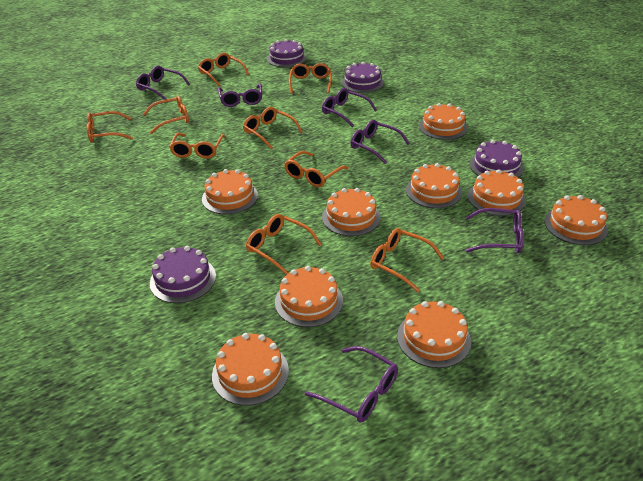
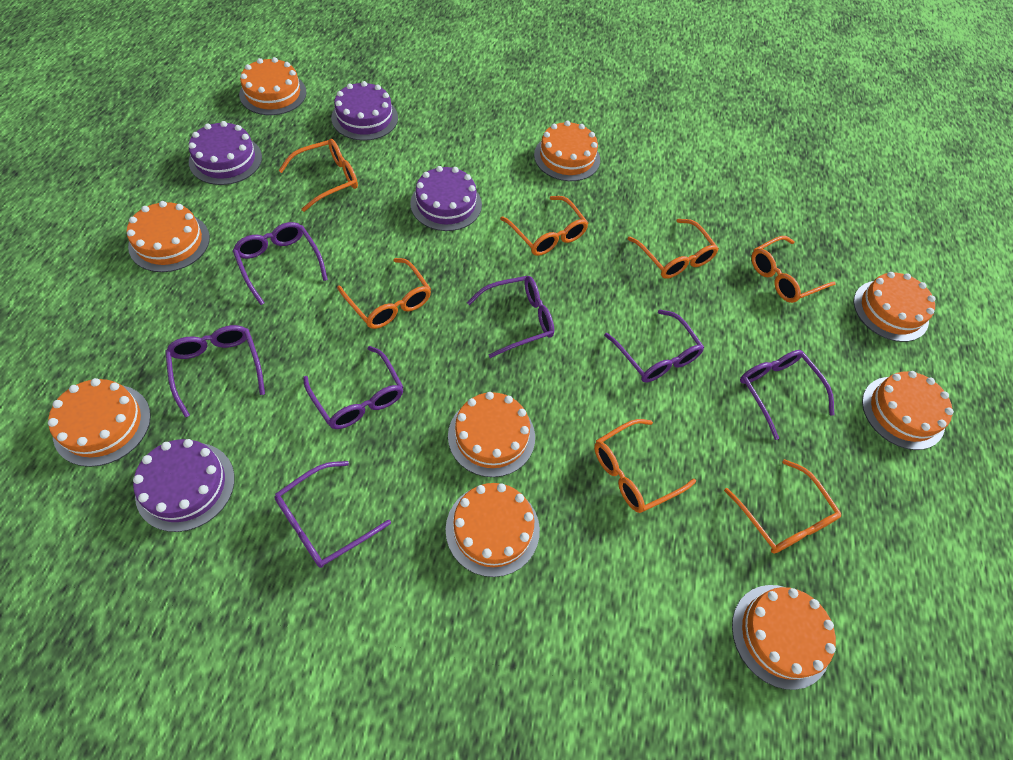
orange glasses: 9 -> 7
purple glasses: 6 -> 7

--

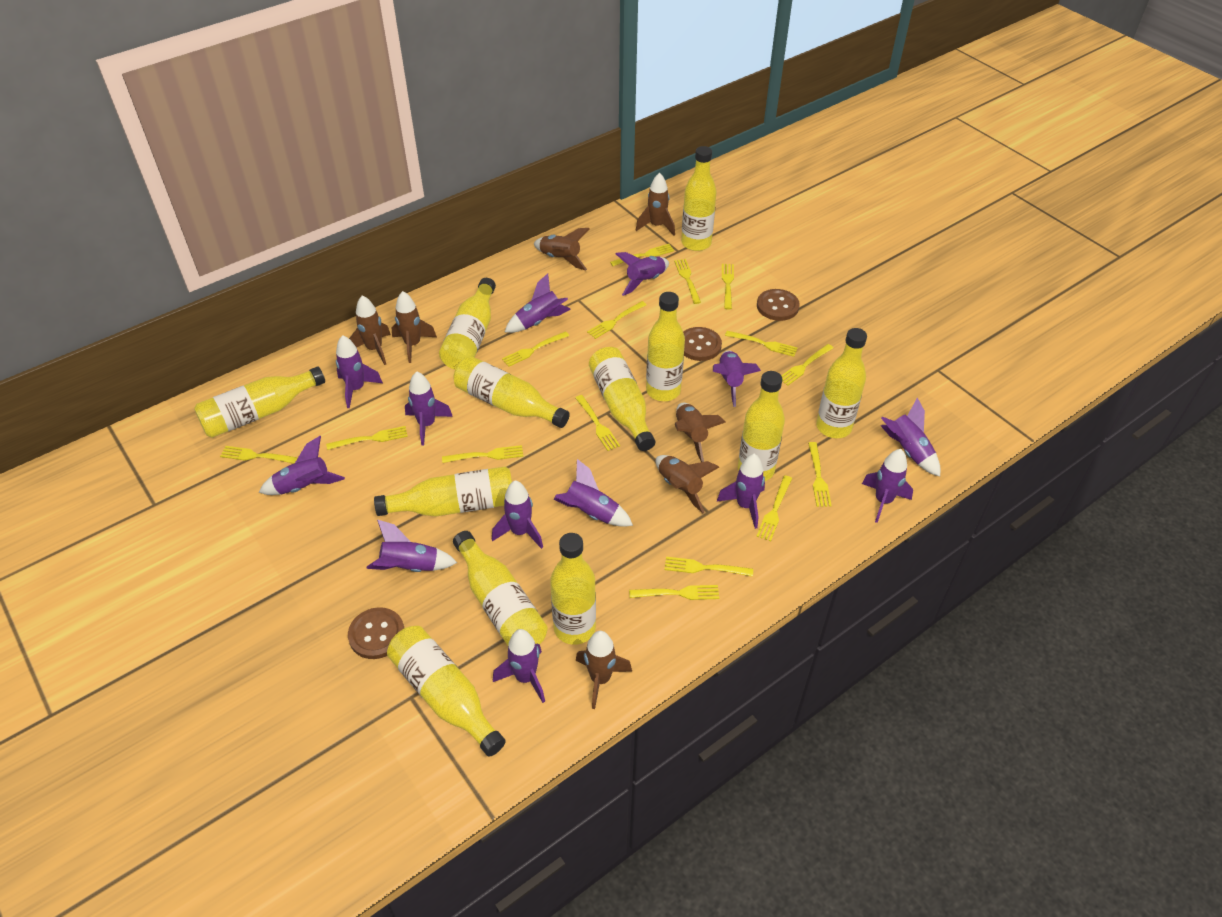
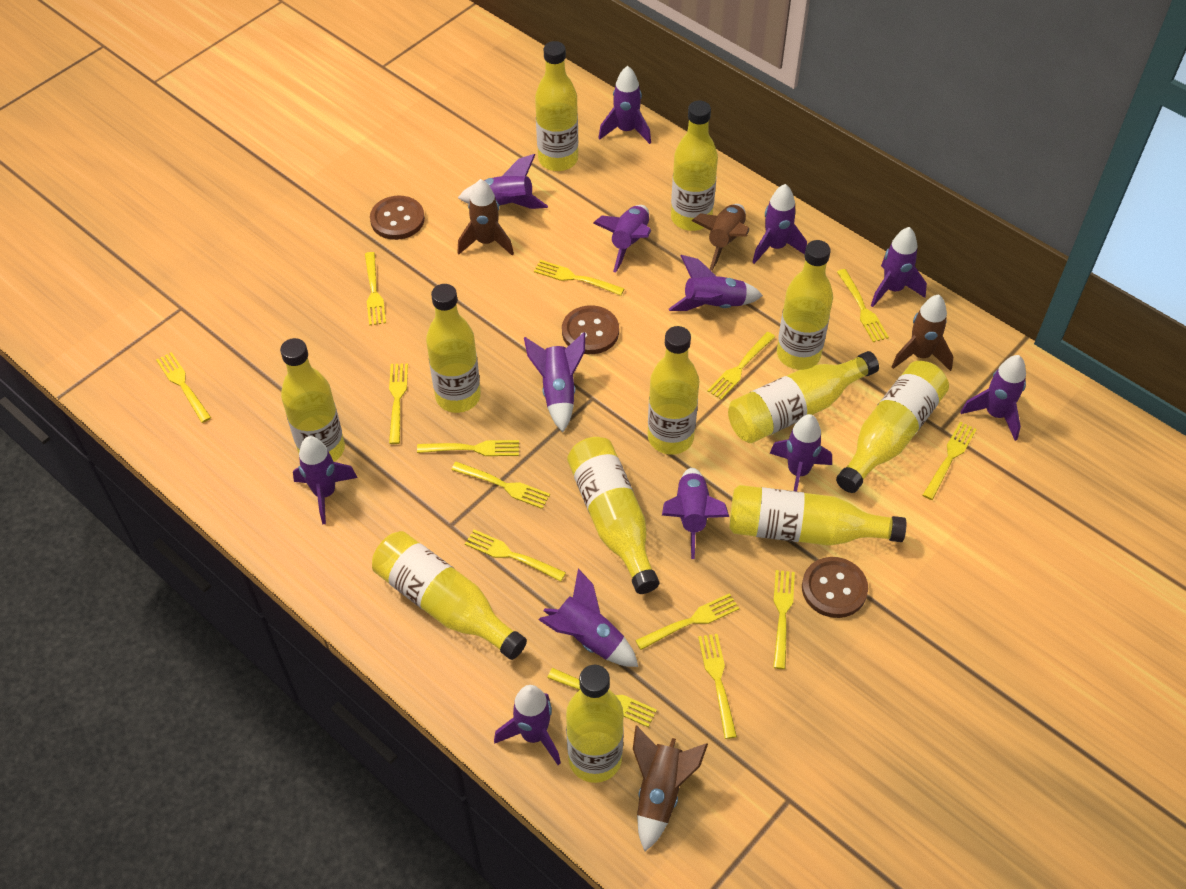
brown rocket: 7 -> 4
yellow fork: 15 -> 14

● **Your task**
Copy out every line from the records that has the word "glasses".

● **Response area**
orange glasses: 9 -> 7
purple glasses: 6 -> 7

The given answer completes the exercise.